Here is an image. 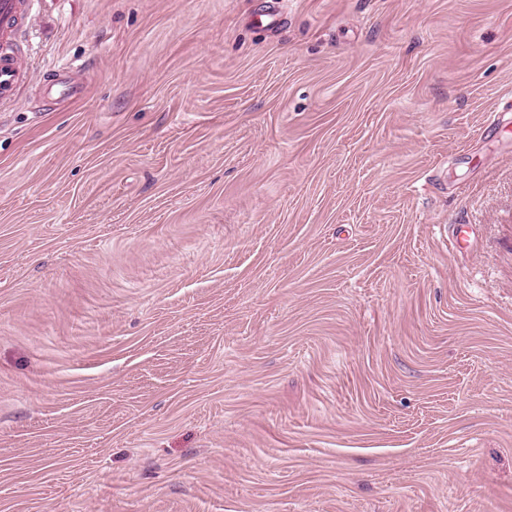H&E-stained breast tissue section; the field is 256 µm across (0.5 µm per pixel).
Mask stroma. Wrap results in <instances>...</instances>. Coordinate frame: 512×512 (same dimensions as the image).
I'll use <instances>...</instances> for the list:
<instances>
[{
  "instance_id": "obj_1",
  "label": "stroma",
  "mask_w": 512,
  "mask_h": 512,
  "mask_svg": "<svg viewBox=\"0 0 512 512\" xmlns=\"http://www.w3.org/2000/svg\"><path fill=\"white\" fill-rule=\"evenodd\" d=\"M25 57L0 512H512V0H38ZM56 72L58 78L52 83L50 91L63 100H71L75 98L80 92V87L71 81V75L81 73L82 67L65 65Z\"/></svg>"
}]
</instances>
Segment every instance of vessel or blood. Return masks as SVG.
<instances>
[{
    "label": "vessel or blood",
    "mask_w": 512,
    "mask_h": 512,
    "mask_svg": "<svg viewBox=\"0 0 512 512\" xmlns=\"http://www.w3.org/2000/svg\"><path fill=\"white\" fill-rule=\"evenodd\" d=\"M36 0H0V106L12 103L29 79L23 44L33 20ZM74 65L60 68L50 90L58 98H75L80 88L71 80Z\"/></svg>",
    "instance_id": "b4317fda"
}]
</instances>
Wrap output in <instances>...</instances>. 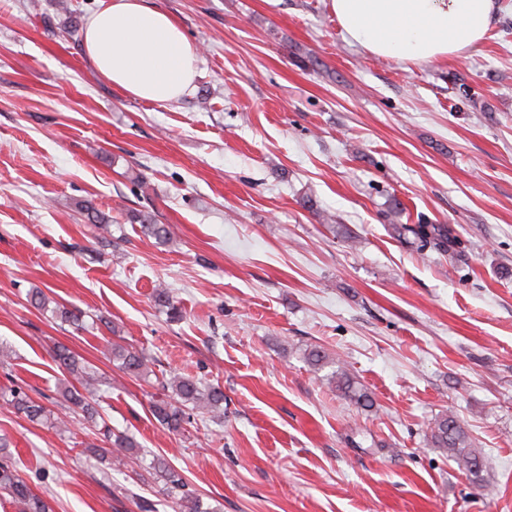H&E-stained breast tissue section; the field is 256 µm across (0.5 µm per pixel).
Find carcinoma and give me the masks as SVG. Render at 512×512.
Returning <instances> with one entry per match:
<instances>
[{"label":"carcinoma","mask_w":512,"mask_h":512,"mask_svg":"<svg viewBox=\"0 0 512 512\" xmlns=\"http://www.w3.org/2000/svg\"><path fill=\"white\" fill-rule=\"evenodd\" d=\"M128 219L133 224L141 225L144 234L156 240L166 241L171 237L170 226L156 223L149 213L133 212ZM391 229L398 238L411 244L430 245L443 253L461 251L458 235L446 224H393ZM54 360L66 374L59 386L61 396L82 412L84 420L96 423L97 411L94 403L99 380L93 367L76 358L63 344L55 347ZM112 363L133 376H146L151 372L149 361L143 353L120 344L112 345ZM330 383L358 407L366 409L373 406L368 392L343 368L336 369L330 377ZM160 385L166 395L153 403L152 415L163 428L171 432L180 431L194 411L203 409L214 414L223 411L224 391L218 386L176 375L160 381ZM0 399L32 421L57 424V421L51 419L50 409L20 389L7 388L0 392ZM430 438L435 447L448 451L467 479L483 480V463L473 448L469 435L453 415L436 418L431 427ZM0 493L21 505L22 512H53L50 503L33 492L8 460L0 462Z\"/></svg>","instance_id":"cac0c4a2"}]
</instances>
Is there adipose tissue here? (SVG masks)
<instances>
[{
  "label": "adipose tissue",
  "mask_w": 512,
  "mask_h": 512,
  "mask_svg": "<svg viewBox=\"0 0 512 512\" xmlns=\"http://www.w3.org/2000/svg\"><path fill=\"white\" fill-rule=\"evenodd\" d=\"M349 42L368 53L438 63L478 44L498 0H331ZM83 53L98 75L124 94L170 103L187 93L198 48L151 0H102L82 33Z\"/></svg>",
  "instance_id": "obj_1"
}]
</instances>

- - - -

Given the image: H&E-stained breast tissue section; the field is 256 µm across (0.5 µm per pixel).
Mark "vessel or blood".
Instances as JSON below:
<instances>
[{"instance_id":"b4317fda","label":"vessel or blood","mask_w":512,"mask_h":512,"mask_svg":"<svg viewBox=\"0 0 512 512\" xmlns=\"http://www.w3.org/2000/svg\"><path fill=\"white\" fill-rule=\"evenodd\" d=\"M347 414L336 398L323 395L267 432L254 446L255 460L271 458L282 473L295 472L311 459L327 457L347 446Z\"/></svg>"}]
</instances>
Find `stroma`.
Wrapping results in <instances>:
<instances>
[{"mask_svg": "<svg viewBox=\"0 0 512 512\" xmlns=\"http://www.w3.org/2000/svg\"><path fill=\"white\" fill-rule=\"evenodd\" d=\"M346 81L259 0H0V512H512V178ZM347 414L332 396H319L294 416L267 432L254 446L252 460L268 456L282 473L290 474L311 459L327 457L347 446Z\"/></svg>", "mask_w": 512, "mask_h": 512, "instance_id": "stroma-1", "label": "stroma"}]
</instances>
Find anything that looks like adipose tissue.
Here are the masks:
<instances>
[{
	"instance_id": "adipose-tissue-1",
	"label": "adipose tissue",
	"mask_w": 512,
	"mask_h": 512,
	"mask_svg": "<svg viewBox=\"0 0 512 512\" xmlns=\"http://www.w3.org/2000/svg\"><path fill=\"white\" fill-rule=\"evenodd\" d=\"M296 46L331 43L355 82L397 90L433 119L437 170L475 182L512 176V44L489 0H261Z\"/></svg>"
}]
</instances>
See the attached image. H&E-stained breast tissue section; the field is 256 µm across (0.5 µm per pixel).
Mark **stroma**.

- - - -

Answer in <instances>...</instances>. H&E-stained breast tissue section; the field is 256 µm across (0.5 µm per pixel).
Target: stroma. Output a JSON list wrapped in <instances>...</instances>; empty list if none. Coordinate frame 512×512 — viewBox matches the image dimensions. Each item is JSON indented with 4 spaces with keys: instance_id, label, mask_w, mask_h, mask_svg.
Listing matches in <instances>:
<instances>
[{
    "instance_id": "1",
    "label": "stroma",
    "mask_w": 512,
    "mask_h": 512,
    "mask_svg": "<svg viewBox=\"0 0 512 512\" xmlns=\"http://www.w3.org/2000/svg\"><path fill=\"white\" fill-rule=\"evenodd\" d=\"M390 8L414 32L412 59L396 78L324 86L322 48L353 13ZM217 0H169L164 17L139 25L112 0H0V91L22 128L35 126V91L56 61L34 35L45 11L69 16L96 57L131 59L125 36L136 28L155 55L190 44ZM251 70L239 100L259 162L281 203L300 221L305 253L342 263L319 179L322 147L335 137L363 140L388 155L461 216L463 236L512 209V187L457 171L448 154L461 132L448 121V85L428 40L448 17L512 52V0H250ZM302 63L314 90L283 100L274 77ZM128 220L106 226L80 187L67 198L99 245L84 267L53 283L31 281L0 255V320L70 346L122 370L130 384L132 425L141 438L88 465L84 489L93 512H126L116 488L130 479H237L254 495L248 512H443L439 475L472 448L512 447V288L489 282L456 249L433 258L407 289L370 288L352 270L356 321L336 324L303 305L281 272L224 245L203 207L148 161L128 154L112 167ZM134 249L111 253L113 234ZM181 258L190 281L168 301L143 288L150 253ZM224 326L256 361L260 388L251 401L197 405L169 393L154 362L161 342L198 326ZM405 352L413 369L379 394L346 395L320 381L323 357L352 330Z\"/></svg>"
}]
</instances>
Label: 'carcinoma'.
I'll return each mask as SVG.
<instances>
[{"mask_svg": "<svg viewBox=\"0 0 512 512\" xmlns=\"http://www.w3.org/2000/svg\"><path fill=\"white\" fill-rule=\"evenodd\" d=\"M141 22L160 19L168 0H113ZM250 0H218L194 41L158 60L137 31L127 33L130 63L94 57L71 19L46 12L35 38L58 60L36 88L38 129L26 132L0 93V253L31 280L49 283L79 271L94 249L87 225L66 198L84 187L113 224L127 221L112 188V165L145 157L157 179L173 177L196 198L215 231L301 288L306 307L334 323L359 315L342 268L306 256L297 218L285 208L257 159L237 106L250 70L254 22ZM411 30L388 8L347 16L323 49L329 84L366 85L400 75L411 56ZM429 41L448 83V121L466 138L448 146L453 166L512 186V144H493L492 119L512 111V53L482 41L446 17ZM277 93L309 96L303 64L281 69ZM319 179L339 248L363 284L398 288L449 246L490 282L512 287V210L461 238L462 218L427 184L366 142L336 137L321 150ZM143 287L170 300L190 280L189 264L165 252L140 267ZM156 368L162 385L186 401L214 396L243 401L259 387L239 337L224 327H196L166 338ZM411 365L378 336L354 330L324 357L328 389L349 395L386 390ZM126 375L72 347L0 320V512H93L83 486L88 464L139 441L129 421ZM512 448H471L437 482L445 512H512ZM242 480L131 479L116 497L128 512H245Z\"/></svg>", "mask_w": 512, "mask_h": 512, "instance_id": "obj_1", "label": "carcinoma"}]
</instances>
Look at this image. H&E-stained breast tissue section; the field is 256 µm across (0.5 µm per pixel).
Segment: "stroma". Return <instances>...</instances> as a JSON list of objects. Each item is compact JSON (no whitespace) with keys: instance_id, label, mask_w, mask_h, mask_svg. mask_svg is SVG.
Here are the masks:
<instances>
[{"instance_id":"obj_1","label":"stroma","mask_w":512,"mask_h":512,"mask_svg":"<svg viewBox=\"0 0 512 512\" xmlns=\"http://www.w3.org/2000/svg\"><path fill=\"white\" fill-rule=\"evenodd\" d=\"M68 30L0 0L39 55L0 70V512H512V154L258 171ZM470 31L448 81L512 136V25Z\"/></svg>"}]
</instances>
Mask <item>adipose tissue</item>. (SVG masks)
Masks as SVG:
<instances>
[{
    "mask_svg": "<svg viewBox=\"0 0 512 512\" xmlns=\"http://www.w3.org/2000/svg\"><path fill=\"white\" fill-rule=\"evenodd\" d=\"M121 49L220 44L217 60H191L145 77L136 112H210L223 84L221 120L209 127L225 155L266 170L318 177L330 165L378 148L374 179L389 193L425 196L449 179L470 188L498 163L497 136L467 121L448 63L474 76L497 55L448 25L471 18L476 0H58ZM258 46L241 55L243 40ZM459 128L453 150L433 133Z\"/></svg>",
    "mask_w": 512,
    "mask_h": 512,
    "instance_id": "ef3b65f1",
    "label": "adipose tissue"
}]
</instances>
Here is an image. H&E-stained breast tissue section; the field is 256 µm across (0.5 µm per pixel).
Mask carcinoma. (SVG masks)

- - - -

**What is expected**
Quote only the lines running from the line that holds "See the attached" to the line that holds "Mark **stroma**.", both ends included.

**Right answer**
See the attached image. H&E-stained breast tissue section; the field is 256 µm across (0.5 µm per pixel).
Mark **stroma**.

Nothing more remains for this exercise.